=== Section Start ===

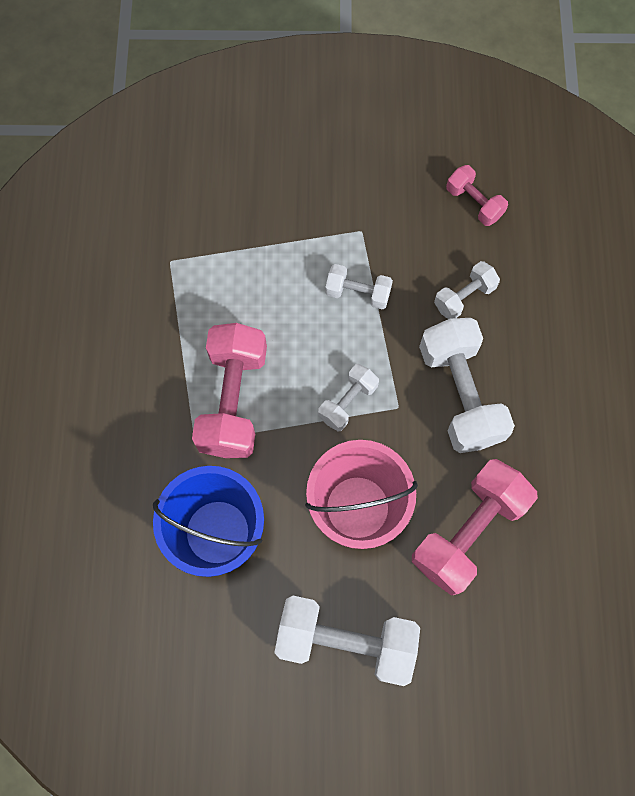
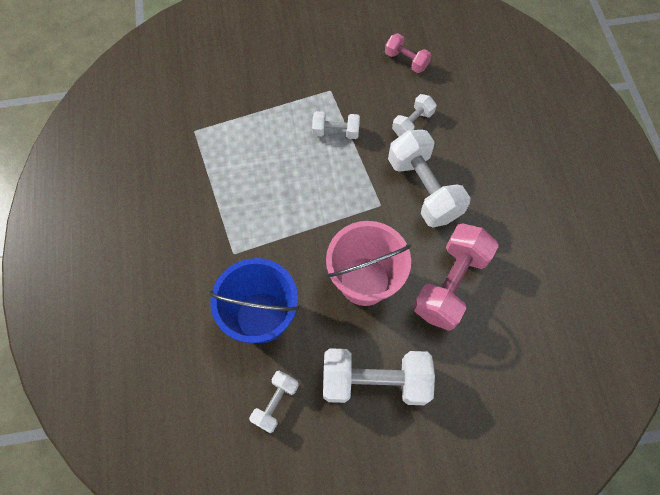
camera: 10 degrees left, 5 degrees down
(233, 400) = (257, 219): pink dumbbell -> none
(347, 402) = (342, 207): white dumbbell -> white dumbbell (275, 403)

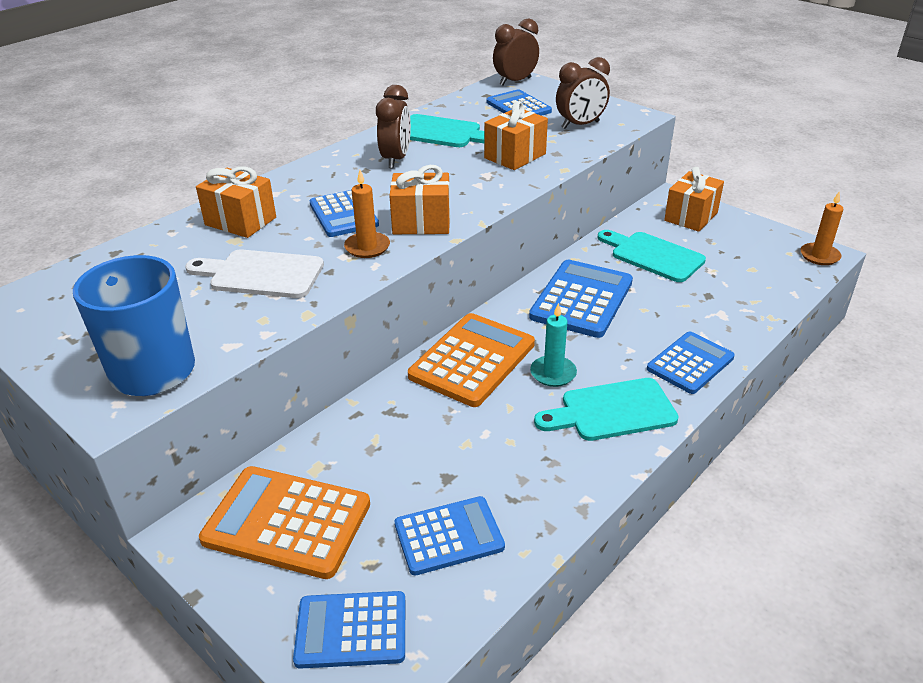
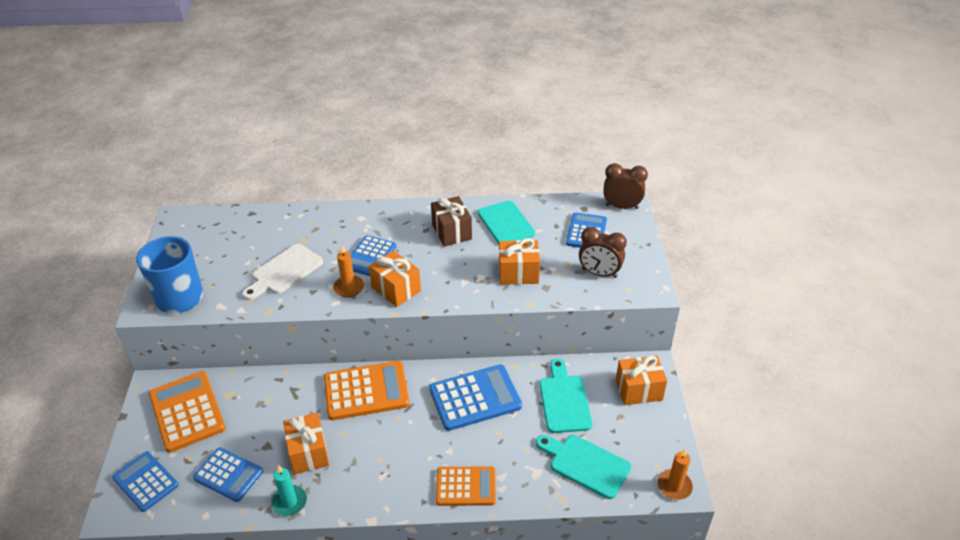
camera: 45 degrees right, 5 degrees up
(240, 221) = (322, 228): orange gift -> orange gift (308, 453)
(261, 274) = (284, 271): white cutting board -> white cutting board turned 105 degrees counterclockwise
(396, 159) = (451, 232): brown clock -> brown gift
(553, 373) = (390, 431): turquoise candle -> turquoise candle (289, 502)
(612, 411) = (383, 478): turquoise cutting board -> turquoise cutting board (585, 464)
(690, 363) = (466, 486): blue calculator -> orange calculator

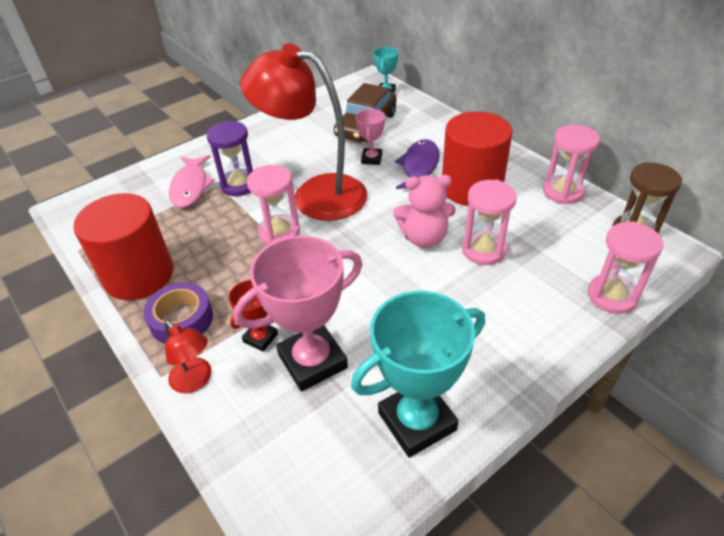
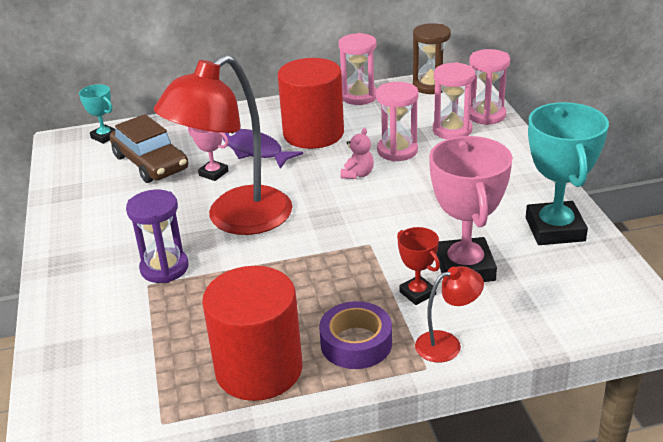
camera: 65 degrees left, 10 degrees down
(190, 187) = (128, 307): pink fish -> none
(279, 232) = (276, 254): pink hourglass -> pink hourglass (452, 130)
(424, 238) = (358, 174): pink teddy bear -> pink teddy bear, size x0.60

=== Section End ===

*Work instructions*. Starting at the line containing "(347, 402) = (342, 207): white" and stopping at the line containing "(396, 159) = (451, 232): brown", output each line exactly as it appears above. Leave out the pictures.

*Answer to this problem*.
(347, 402) = (342, 207): white dumbbell -> white dumbbell (275, 403)

camera: 45 degrees right, 5 degrees up
(240, 221) = (322, 228): orange gift -> orange gift (308, 453)
(261, 274) = (284, 271): white cutting board -> white cutting board turned 105 degrees counterclockwise
(396, 159) = (451, 232): brown clock -> brown gift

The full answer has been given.